TASK REQUIREMENTS: Rewrite the entries from the line with "delicate [481, 651]" through the last line of the entries, both included, adding 150 to every number in each coordinate pair and leaving the rest of each line unchanged.
# Start of RECORD LIST
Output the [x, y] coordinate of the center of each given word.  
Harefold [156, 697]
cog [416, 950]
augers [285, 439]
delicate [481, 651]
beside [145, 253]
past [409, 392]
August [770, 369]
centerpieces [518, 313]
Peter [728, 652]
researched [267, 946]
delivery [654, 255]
# End of RECORD LIST
ANSWER:
delicate [631, 801]
beside [295, 403]
past [559, 542]
August [920, 519]
centerpieces [668, 463]
Peter [878, 802]
researched [417, 1096]
delivery [804, 405]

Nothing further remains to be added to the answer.